Assigned task - From the first line to the last, print the listing exactly.

——————

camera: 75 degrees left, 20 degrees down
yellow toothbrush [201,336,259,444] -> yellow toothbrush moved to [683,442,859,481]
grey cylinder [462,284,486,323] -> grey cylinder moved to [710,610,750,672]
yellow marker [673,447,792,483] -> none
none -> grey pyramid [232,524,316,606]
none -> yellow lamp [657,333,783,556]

——————

Finished task -
camera: 75 degrees left, 20 degrees down
yellow toothbrush [201,336,259,444] -> yellow toothbrush moved to [683,442,859,481]
grey cylinder [462,284,486,323] -> grey cylinder moved to [710,610,750,672]
yellow marker [673,447,792,483] -> none
none -> grey pyramid [232,524,316,606]
none -> yellow lamp [657,333,783,556]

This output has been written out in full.